• EXERCISE BRIEF
Reproduce the top of the data verbatim, through and including the line that contains "X1: 6MHz (IC3/PF1, N_16)".

——

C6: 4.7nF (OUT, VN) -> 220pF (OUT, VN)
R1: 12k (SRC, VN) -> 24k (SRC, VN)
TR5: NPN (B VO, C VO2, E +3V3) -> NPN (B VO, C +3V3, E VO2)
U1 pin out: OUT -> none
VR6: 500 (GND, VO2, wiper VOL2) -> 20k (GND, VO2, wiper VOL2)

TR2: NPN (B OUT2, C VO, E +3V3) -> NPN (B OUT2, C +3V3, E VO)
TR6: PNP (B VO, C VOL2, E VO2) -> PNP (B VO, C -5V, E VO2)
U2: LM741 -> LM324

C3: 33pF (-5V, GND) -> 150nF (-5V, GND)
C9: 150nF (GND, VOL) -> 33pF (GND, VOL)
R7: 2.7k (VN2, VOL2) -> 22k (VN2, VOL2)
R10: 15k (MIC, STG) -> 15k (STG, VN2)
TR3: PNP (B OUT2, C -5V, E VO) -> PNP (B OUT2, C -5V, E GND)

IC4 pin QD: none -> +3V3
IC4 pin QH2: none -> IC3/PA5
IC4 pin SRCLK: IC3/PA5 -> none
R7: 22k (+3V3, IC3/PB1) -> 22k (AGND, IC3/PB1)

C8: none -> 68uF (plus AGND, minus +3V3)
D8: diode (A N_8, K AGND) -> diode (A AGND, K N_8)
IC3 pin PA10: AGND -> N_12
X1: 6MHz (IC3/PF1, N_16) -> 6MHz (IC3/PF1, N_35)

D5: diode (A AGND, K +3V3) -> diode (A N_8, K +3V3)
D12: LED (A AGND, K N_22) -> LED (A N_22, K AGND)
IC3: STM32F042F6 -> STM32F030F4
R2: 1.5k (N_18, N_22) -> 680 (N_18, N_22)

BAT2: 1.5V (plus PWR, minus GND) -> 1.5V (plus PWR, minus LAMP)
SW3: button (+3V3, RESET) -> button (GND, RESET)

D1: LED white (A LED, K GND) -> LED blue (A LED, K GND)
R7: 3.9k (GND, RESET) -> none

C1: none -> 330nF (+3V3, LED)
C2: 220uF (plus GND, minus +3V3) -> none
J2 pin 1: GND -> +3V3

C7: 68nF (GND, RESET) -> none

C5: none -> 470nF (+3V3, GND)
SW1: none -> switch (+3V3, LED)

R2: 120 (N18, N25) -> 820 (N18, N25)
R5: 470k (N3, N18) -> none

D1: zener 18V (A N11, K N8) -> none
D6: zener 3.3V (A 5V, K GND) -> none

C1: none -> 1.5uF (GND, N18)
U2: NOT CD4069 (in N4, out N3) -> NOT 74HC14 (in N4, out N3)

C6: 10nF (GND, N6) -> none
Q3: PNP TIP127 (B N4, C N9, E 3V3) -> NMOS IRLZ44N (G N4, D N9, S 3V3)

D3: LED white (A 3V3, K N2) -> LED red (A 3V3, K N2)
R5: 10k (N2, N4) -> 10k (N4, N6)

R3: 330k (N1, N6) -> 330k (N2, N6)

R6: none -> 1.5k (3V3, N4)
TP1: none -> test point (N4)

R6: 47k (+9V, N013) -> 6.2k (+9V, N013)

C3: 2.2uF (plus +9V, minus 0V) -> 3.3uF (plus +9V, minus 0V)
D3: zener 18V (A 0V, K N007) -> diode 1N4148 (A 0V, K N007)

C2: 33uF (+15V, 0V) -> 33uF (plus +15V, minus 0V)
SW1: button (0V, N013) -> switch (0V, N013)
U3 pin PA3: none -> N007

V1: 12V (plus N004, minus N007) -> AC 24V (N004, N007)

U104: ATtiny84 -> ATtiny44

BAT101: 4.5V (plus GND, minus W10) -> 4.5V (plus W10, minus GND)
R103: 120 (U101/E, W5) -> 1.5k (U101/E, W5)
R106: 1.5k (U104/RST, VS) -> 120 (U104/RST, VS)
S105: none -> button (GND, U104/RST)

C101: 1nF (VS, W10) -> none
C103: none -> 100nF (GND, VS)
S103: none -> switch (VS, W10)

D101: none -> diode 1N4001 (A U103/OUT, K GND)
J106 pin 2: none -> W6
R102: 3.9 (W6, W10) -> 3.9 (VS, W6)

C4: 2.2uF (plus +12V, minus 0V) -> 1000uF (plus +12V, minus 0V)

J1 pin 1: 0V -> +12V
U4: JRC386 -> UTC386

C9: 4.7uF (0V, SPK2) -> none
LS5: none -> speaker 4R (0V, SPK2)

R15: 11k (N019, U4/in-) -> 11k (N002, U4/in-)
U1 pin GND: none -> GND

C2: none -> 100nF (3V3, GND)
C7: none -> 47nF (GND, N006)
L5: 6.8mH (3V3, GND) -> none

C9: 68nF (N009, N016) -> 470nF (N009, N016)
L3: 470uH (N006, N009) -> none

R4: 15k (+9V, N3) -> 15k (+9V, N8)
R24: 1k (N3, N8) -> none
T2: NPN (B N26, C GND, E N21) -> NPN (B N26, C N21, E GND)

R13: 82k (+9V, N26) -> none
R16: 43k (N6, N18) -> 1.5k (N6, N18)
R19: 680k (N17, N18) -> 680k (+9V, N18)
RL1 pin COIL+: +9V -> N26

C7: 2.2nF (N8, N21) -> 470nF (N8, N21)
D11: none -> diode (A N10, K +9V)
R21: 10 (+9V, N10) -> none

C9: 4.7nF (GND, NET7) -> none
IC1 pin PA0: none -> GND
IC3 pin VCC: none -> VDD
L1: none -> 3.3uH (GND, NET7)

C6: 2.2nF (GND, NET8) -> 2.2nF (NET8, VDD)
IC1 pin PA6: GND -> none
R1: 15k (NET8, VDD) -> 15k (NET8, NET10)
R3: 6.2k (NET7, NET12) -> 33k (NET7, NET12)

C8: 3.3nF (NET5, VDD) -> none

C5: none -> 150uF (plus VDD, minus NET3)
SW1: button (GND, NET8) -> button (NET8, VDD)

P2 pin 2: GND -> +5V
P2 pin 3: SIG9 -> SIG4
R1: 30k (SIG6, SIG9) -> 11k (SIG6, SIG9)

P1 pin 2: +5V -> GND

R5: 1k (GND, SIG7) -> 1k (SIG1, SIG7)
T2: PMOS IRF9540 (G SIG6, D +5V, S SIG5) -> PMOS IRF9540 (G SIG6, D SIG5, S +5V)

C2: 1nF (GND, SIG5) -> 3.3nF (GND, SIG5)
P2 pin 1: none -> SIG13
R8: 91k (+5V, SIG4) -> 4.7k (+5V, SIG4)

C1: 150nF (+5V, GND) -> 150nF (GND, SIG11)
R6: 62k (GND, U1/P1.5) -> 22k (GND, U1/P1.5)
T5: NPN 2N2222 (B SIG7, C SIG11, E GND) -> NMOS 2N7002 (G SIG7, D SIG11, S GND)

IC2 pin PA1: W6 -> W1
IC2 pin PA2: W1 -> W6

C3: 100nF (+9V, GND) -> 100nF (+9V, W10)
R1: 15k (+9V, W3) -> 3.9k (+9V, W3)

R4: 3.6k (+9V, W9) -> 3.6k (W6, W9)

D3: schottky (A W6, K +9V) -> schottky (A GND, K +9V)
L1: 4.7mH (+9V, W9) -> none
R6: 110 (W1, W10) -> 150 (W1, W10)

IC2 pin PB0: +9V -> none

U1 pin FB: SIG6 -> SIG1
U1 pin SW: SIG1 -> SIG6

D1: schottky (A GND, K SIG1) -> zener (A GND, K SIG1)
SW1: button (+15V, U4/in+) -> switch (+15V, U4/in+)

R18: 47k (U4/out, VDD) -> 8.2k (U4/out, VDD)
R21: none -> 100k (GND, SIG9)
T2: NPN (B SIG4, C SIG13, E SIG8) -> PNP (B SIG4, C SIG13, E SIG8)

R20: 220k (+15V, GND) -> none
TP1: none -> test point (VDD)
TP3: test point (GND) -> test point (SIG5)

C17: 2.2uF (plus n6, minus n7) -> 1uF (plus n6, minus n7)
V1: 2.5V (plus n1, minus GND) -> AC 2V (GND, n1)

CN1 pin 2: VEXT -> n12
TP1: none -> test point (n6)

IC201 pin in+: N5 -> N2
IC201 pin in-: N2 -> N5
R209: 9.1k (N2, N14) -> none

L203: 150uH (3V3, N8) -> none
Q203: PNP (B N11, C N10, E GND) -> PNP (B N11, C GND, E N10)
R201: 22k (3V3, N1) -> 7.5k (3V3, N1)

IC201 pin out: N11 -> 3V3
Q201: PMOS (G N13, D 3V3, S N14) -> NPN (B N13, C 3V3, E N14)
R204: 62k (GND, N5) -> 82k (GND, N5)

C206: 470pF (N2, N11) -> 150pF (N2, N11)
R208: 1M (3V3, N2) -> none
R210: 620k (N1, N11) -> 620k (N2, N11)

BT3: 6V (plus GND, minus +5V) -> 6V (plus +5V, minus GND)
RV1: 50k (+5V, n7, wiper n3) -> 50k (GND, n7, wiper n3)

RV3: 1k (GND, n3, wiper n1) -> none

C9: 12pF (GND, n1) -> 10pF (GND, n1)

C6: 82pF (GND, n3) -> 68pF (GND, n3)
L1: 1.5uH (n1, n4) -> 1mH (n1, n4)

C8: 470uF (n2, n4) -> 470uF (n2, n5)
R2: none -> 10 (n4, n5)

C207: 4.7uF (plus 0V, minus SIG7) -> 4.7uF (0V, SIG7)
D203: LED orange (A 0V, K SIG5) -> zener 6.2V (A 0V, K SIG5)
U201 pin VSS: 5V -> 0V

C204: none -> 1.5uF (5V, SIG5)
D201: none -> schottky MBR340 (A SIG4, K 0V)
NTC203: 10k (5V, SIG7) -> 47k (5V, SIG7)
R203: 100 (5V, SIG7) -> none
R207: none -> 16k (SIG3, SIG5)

——

• EXERCISE SOLUTION
C6: 4.7nF (OUT, VN) -> 220pF (OUT, VN)
R1: 12k (SRC, VN) -> 24k (SRC, VN)
TR5: NPN (B VO, C VO2, E +3V3) -> NPN (B VO, C +3V3, E VO2)
U1 pin out: OUT -> none
VR6: 500 (GND, VO2, wiper VOL2) -> 20k (GND, VO2, wiper VOL2)

TR2: NPN (B OUT2, C VO, E +3V3) -> NPN (B OUT2, C +3V3, E VO)
TR6: PNP (B VO, C VOL2, E VO2) -> PNP (B VO, C -5V, E VO2)
U2: LM741 -> LM324

C3: 33pF (-5V, GND) -> 150nF (-5V, GND)
C9: 150nF (GND, VOL) -> 33pF (GND, VOL)
R7: 2.7k (VN2, VOL2) -> 22k (VN2, VOL2)
R10: 15k (MIC, STG) -> 15k (STG, VN2)
TR3: PNP (B OUT2, C -5V, E VO) -> PNP (B OUT2, C -5V, E GND)

IC4 pin QD: none -> +3V3
IC4 pin QH2: none -> IC3/PA5
IC4 pin SRCLK: IC3/PA5 -> none
R7: 22k (+3V3, IC3/PB1) -> 22k (AGND, IC3/PB1)

C8: none -> 68uF (plus AGND, minus +3V3)
D8: diode (A N_8, K AGND) -> diode (A AGND, K N_8)
IC3 pin PA10: AGND -> N_12
X1: 6MHz (IC3/PF1, N_16) -> 6MHz (IC3/PF1, N_35)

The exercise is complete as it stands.